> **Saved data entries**
§ §
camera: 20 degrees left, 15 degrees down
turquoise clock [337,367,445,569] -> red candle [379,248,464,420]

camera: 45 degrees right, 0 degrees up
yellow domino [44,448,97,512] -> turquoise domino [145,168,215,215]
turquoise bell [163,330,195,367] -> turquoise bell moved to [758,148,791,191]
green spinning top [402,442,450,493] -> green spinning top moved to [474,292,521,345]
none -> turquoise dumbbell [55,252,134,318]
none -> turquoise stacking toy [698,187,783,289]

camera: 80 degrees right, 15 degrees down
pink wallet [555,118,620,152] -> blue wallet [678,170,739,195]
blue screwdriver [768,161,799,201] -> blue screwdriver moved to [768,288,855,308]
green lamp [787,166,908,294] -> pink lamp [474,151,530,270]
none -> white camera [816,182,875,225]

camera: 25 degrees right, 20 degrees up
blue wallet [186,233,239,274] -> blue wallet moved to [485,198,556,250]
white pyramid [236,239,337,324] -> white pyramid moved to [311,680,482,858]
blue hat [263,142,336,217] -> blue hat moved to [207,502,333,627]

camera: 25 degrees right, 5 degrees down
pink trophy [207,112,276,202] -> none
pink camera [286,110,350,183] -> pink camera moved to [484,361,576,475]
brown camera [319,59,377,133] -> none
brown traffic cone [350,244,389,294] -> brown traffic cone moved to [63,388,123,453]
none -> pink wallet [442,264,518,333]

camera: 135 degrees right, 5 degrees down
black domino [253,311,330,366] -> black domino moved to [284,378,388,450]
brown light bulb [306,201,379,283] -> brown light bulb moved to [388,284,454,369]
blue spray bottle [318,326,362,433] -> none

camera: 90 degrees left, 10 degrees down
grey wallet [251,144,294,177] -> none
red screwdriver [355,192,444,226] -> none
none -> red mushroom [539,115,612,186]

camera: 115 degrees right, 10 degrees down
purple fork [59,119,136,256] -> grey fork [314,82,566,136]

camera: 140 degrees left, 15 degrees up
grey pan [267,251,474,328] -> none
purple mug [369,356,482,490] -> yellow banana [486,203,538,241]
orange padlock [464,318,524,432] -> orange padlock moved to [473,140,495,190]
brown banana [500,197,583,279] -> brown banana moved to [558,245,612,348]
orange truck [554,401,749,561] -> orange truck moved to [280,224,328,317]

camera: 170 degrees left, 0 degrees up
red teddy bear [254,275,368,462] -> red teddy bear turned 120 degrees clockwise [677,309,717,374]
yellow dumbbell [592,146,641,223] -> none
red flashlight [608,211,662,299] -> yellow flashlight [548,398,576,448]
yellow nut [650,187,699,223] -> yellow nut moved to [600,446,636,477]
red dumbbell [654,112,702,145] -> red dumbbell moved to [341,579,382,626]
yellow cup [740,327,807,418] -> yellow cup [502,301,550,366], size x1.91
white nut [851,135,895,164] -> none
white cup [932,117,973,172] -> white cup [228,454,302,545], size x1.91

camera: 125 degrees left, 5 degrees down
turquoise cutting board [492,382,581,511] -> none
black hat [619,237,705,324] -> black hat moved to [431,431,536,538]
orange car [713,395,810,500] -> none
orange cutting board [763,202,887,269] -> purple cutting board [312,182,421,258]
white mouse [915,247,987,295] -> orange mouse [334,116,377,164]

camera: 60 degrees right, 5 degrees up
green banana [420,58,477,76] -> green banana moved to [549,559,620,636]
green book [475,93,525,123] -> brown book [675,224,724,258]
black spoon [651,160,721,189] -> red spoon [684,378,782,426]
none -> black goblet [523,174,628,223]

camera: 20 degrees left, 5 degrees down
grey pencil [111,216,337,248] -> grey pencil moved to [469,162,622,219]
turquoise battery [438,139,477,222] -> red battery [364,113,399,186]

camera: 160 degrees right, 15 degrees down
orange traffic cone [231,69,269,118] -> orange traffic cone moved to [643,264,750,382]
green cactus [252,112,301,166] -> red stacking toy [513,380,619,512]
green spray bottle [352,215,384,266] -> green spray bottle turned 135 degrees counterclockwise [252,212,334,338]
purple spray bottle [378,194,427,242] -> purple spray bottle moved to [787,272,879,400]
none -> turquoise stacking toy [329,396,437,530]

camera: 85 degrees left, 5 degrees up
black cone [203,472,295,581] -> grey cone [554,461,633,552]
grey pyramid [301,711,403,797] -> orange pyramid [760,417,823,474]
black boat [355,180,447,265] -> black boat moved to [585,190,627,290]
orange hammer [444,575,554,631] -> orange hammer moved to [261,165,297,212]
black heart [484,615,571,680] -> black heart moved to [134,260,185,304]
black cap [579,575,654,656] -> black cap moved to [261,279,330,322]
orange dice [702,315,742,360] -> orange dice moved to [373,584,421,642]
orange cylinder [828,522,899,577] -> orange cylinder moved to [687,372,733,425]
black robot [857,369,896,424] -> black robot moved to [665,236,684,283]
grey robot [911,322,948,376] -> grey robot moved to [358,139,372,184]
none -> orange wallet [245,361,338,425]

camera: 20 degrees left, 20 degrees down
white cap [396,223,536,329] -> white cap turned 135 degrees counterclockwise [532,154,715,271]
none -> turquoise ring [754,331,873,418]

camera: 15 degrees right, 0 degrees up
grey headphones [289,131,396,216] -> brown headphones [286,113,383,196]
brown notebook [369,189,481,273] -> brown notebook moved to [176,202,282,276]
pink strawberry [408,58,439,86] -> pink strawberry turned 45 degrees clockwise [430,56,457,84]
§ §
> **What is expected**
Retype the records above from the very first line down to the line with "camera: 170 degrees left, 0 degrees up", keeping both of those lines. Include nothing beyond them.

> **The completed task**
camera: 20 degrees left, 15 degrees down
turquoise clock [337,367,445,569] -> red candle [379,248,464,420]

camera: 45 degrees right, 0 degrees up
yellow domino [44,448,97,512] -> turquoise domino [145,168,215,215]
turquoise bell [163,330,195,367] -> turquoise bell moved to [758,148,791,191]
green spinning top [402,442,450,493] -> green spinning top moved to [474,292,521,345]
none -> turquoise dumbbell [55,252,134,318]
none -> turquoise stacking toy [698,187,783,289]

camera: 80 degrees right, 15 degrees down
pink wallet [555,118,620,152] -> blue wallet [678,170,739,195]
blue screwdriver [768,161,799,201] -> blue screwdriver moved to [768,288,855,308]
green lamp [787,166,908,294] -> pink lamp [474,151,530,270]
none -> white camera [816,182,875,225]

camera: 25 degrees right, 20 degrees up
blue wallet [186,233,239,274] -> blue wallet moved to [485,198,556,250]
white pyramid [236,239,337,324] -> white pyramid moved to [311,680,482,858]
blue hat [263,142,336,217] -> blue hat moved to [207,502,333,627]

camera: 25 degrees right, 5 degrees down
pink trophy [207,112,276,202] -> none
pink camera [286,110,350,183] -> pink camera moved to [484,361,576,475]
brown camera [319,59,377,133] -> none
brown traffic cone [350,244,389,294] -> brown traffic cone moved to [63,388,123,453]
none -> pink wallet [442,264,518,333]

camera: 135 degrees right, 5 degrees down
black domino [253,311,330,366] -> black domino moved to [284,378,388,450]
brown light bulb [306,201,379,283] -> brown light bulb moved to [388,284,454,369]
blue spray bottle [318,326,362,433] -> none

camera: 90 degrees left, 10 degrees down
grey wallet [251,144,294,177] -> none
red screwdriver [355,192,444,226] -> none
none -> red mushroom [539,115,612,186]

camera: 115 degrees right, 10 degrees down
purple fork [59,119,136,256] -> grey fork [314,82,566,136]

camera: 140 degrees left, 15 degrees up
grey pan [267,251,474,328] -> none
purple mug [369,356,482,490] -> yellow banana [486,203,538,241]
orange padlock [464,318,524,432] -> orange padlock moved to [473,140,495,190]
brown banana [500,197,583,279] -> brown banana moved to [558,245,612,348]
orange truck [554,401,749,561] -> orange truck moved to [280,224,328,317]

camera: 170 degrees left, 0 degrees up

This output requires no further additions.